● **ASSIGNED TASK**
Within the entries below, output exactly the lines between the line containing "pink arrow: (292, 94) -> (331, 95), moved" and the line containing "green ellipse: (168, 99)", inclusive, and omit any picture.

═════ DATA SHOWN ═════

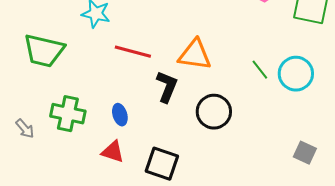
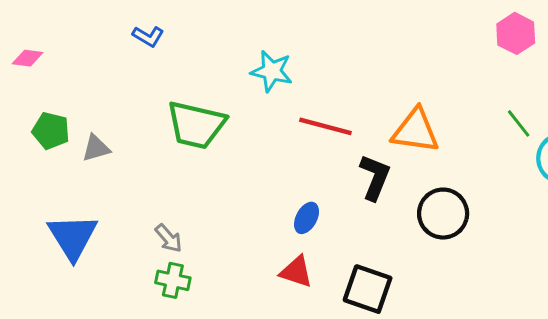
green line: (260, 70) -> (519, 123), moved
green cross: (68, 114) -> (173, 280), moved, size x0.7
blue ellipse: (120, 115) -> (307, 218), turned 45

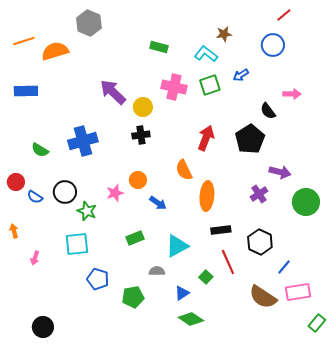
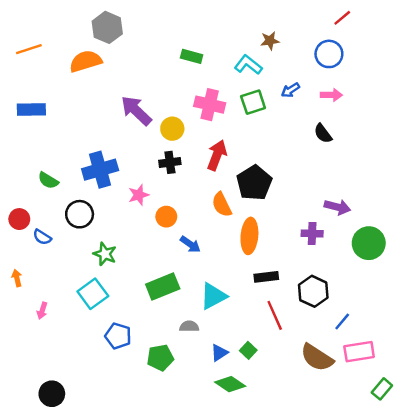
orange semicircle: (55, 51) -> (86, 61), moved
pink arrow: (292, 94) -> (331, 95), moved
red arrow: (206, 138) -> (217, 155), moved
black pentagon: (250, 139) -> (254, 183), moved
black circle: (65, 192) -> (80, 214), moved
pink star: (115, 193) -> (139, 195), moved
purple cross: (259, 194) -> (312, 233), turned 36
green rectangle: (135, 238) -> (163, 287), size x1.5
cyan square: (77, 244) -> (93, 294), turned -30
green square: (206, 277) -> (248, 350), moved

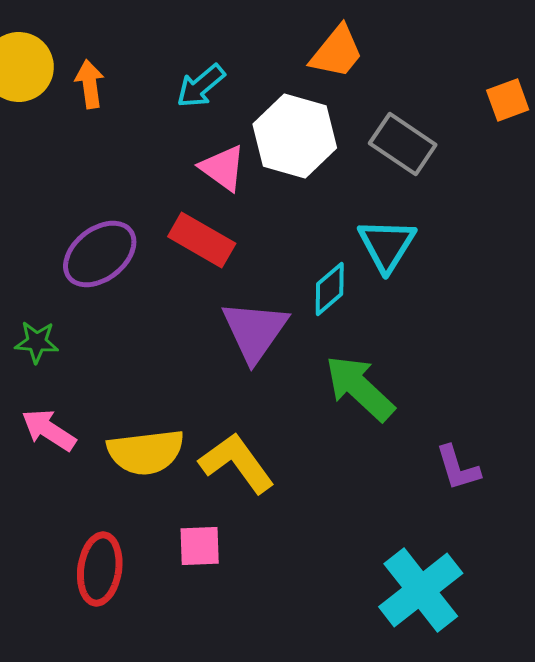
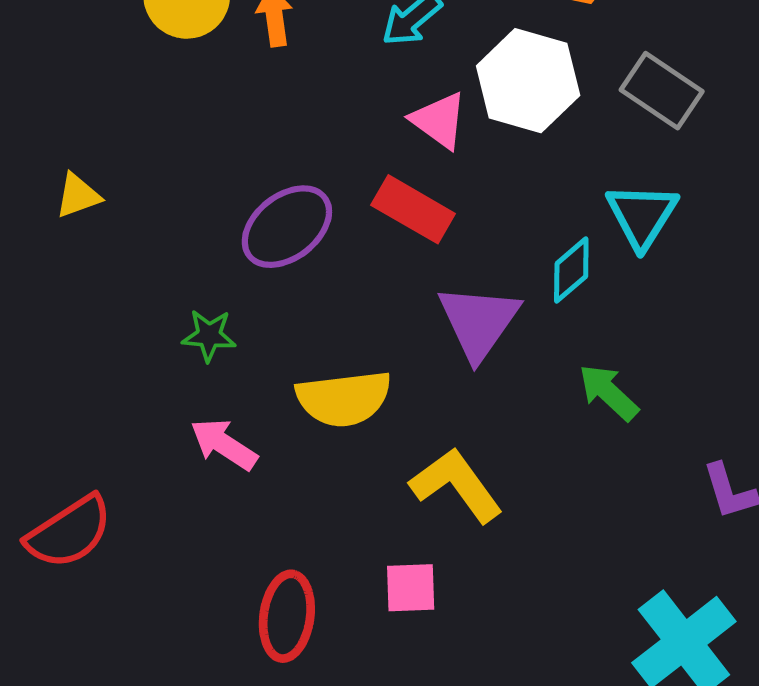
green arrow: (360, 388) -> (608, 392), size x0.7
yellow semicircle: (146, 452) -> (344, 399), moved

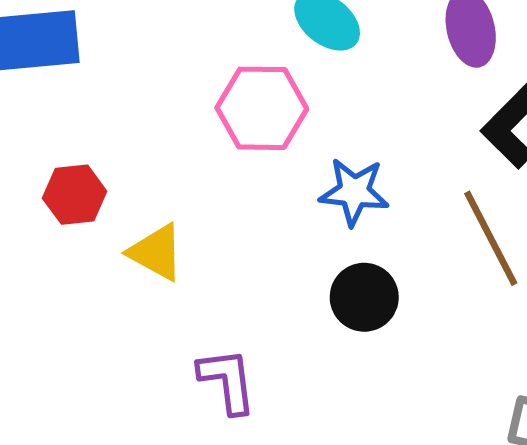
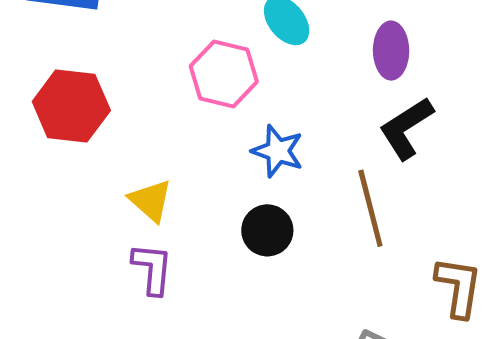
red hexagon: (75, 195) -> (71, 106), size x1.6
yellow triangle: (156, 252) -> (151, 201), moved

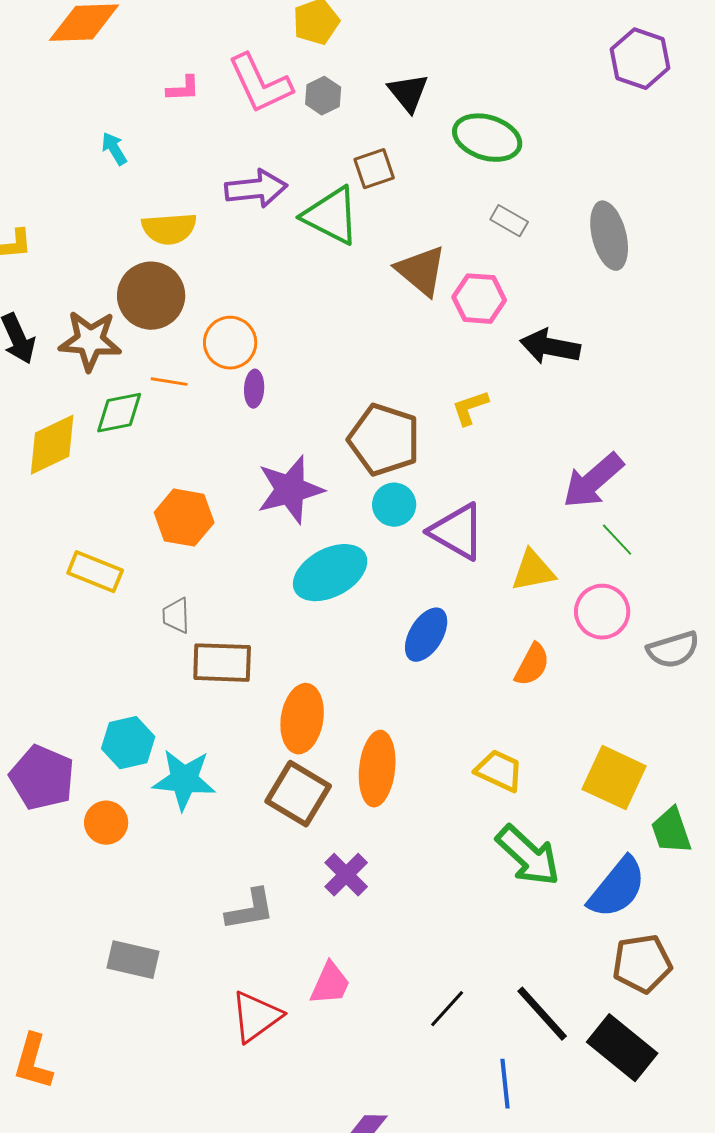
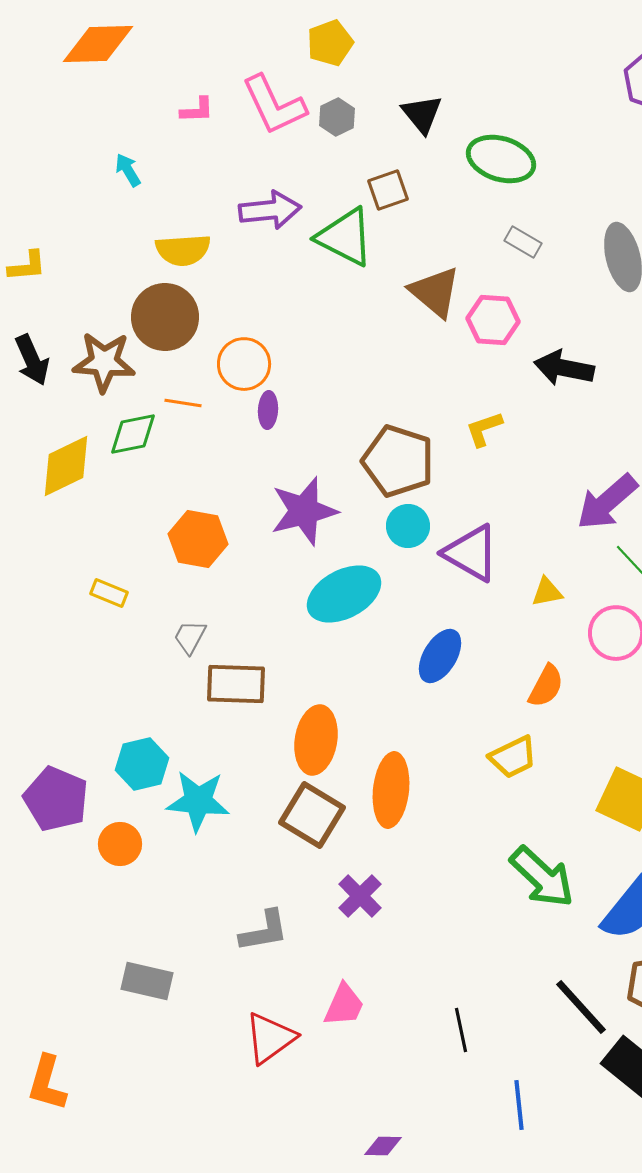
yellow triangle: (533, 571) -> (547, 592), size x0.7
yellow rectangle: (95, 572) -> (109, 593), size x0.7
gray trapezoid: (176, 616) -> (190, 637), turned 30
yellow trapezoid: (499, 771) -> (513, 757), moved, turned 129
black line: (447, 1009) -> (461, 1030), turned -54
black line: (542, 1014) -> (581, 1007), moved

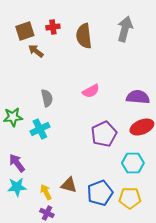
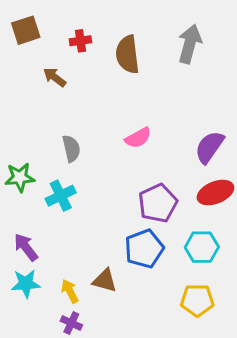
brown square: (25, 31) -> (26, 30), moved
purple semicircle: (138, 97) -> (209, 147), turned -60
blue pentagon: (100, 193) -> (144, 249), moved

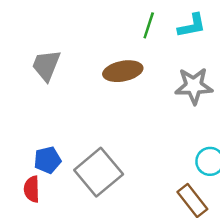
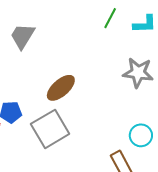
brown ellipse: (123, 71) -> (61, 88), moved, turned -40

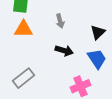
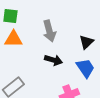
gray arrow: (60, 21) -> (49, 31), size x1.5

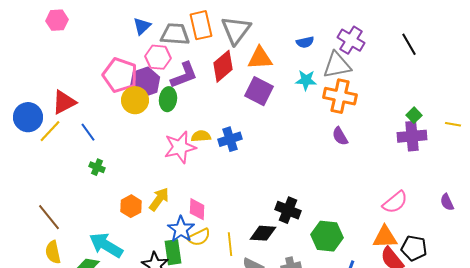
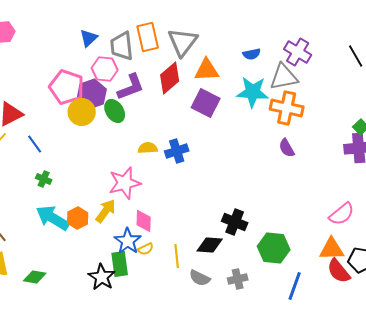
gray trapezoid: (175, 34) -> (122, 46), turned -100
cyan star: (306, 80) -> (253, 92), size x1.5
green ellipse: (168, 99) -> (115, 111), turned -40
pink star: (180, 147) -> (125, 183), moved
yellow semicircle: (199, 237) -> (146, 249), size x0.7
cyan arrow: (106, 245) -> (53, 218), moved

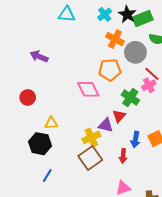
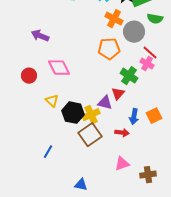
pink cross: (149, 85) -> (147, 64), turned -32
pink diamond: (88, 89) -> (59, 68), moved
yellow triangle: (51, 123) -> (52, 101), turned 48
black hexagon: (40, 144) -> (73, 113), moved
red arrow: (123, 156) -> (122, 133), turned -88

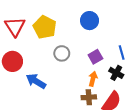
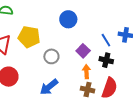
blue arrow: (36, 81) -> (49, 87), moved, turned -54
brown cross: (89, 97) -> (88, 90), turned 32

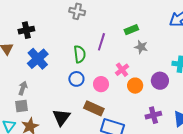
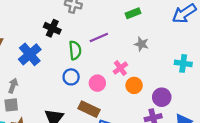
black cross: (26, 30) -> (52, 28), moved, turned 35
green rectangle: (131, 30) -> (133, 13), moved
purple line: (101, 42) -> (99, 38), turned 48
purple circle: (160, 81) -> (162, 97), moved

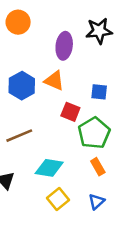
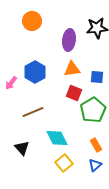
orange triangle: (54, 81) -> (72, 69), moved, turned -30
orange rectangle: (98, 167) -> (96, 145), moved
cyan diamond: (49, 168) -> (57, 138), turned 55

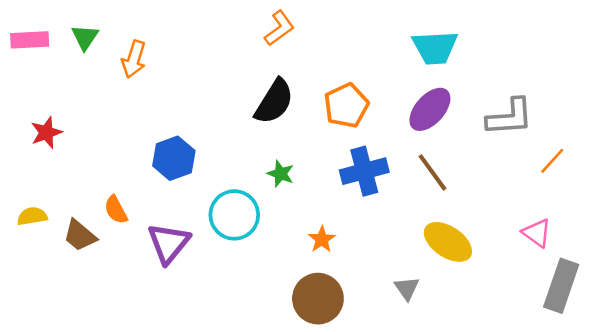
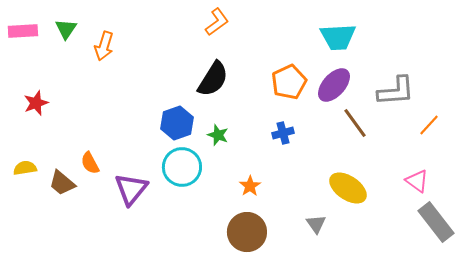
orange pentagon: (346, 106) -> (289, 82), moved
blue hexagon: (174, 158) -> (177, 123), moved
blue cross: (364, 171) -> (283, 133), size x0.6
brown line: (432, 172) -> (355, 123), moved
gray rectangle: (561, 286) -> (436, 222), turned -57

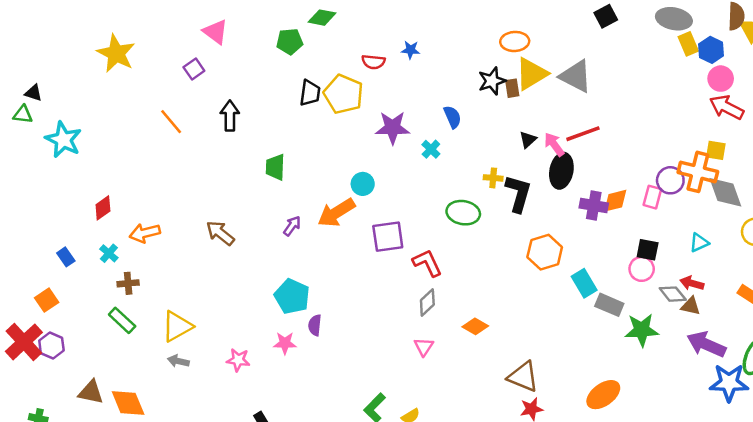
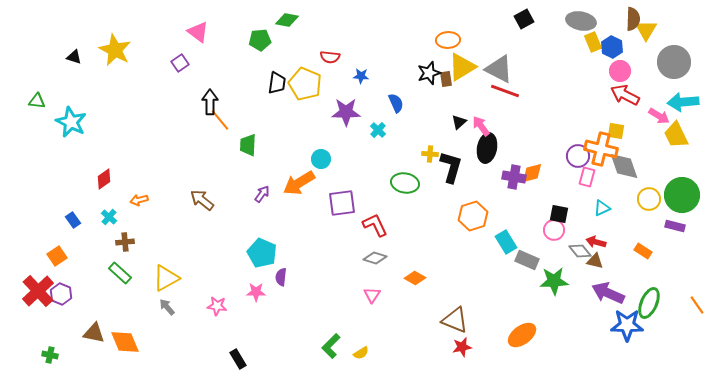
blue star: (411, 50) -> (361, 76), moved
black triangle: (33, 93) -> (74, 57), moved
orange line: (171, 122) -> (220, 120), moved
red line: (583, 134) -> (505, 91), moved, turned 40
pink rectangle: (652, 197) -> (587, 177), moved
orange arrow: (145, 233) -> (139, 200), size x0.7
gray diamond: (427, 302) -> (375, 258), turned 60
gray arrow: (178, 361) -> (167, 307), turned 36

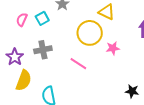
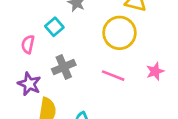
pink semicircle: (22, 20) -> (28, 44), moved
pink star: (113, 48) -> (155, 71), moved

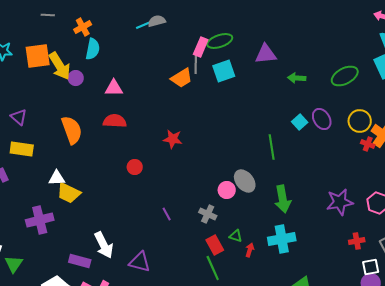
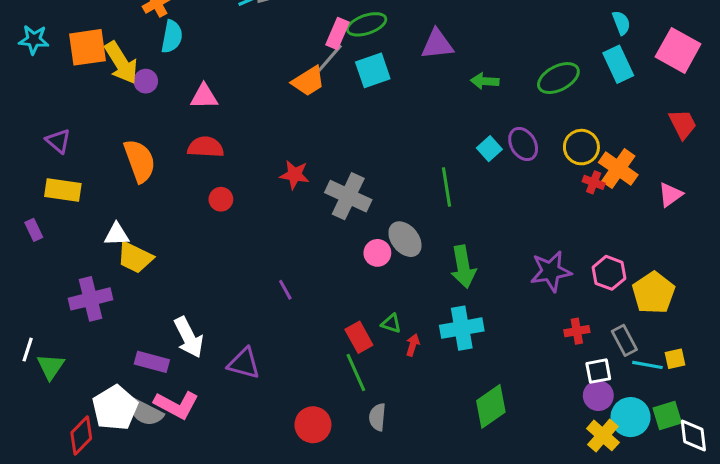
gray line: (196, 63) -> (330, 58), turned 40
red circle: (135, 167) -> (221, 199), moved
gray cross: (208, 214) -> (348, 196), moved, size x1.6

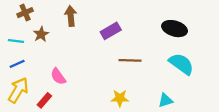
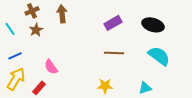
brown cross: (25, 13) -> (32, 11), moved
purple rectangle: (111, 31) -> (113, 23), moved
cyan line: (16, 41) -> (10, 29), moved, turned 48

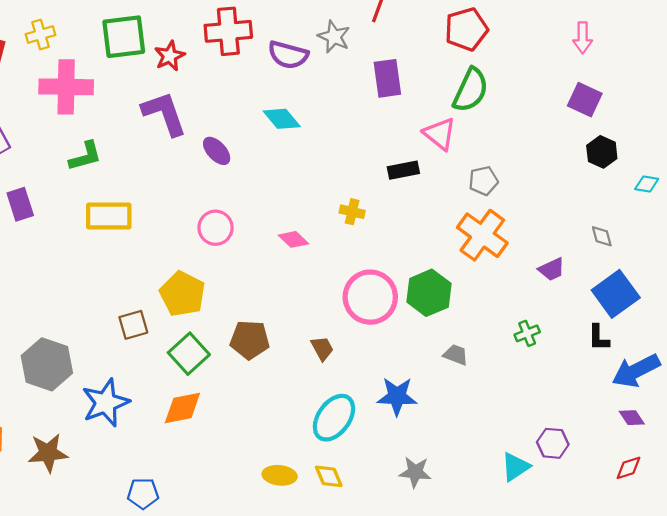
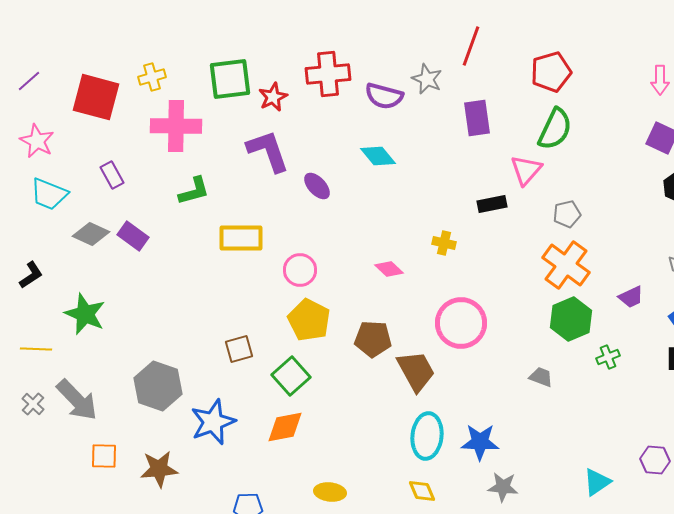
pink triangle: (440, 134) -> (526, 170), turned 32
purple rectangle: (20, 204) -> (133, 236), turned -36
yellow rectangle: (109, 216) -> (241, 238), moved
pink circle: (216, 228) -> (300, 270), moved
green hexagon: (429, 293) -> (571, 319), moved
yellow pentagon: (182, 294) -> (309, 320), moved
brown pentagon: (250, 340) -> (373, 339), moved
brown trapezoid: (322, 348) -> (416, 371), size x1.8
blue star: (397, 396) -> (480, 442), moved
cyan ellipse: (334, 418) -> (427, 436), turned -30
purple hexagon: (553, 443) -> (655, 460), moved
yellow ellipse: (280, 475) -> (330, 492), moved

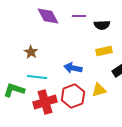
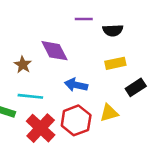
purple diamond: (48, 16) -> (54, 51), moved
red cross: (45, 102) -> (41, 128), turned -30

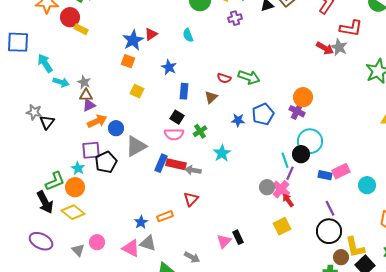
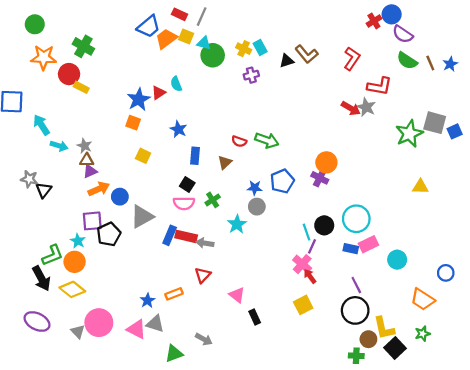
cyan semicircle: (188, 35) -> (176, 84), moved
cyan circle: (310, 141) -> (356, 219), moved
gray circle: (267, 187) -> (257, 207), moved
pink triangle: (224, 241) -> (237, 295), moved, turned -35
pink circle: (97, 242) -> (99, 323), size x1.6

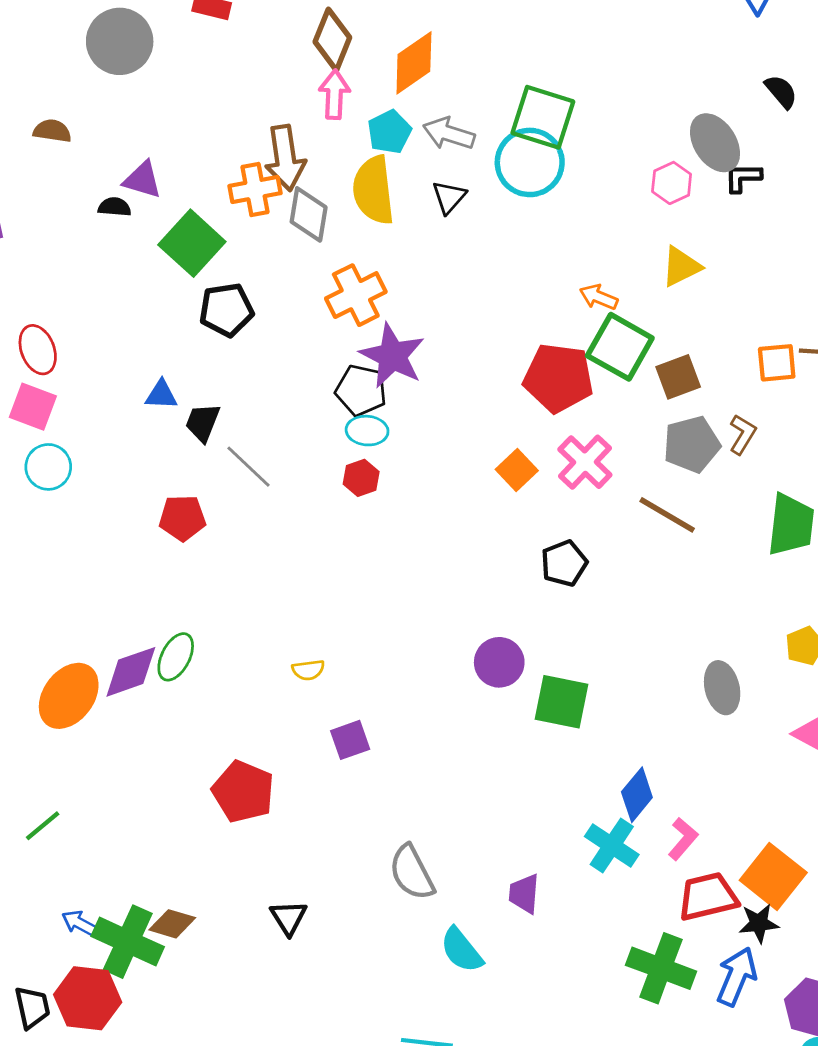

═════

● **ANSWER**
pink arrow: (292, 94) -> (331, 95), moved
red arrow: (206, 138) -> (217, 155), moved
black pentagon: (250, 139) -> (254, 183), moved
black circle: (65, 192) -> (80, 214), moved
pink star: (115, 193) -> (139, 195), moved
purple cross: (259, 194) -> (312, 233), turned 36
green rectangle: (135, 238) -> (163, 287), size x1.5
cyan square: (77, 244) -> (93, 294), turned -30
green square: (206, 277) -> (248, 350), moved

green arrow: (360, 388) -> (608, 392), size x0.7
yellow semicircle: (146, 452) -> (344, 399), moved

red hexagon: (75, 195) -> (71, 106), size x1.6
yellow triangle: (156, 252) -> (151, 201), moved

yellow triangle: (533, 571) -> (547, 592), size x0.7
yellow rectangle: (95, 572) -> (109, 593), size x0.7
gray trapezoid: (176, 616) -> (190, 637), turned 30
yellow trapezoid: (499, 771) -> (513, 757), moved, turned 129
black line: (447, 1009) -> (461, 1030), turned -54
black line: (542, 1014) -> (581, 1007), moved

brown square: (25, 31) -> (26, 30), moved
purple semicircle: (138, 97) -> (209, 147), turned -60
blue pentagon: (100, 193) -> (144, 249), moved

brown ellipse: (123, 71) -> (61, 88), moved, turned -40

gray arrow: (60, 21) -> (49, 31), size x1.5

gray trapezoid: (175, 34) -> (122, 46), turned -100
cyan star: (306, 80) -> (253, 92), size x1.5
green ellipse: (168, 99) -> (115, 111), turned -40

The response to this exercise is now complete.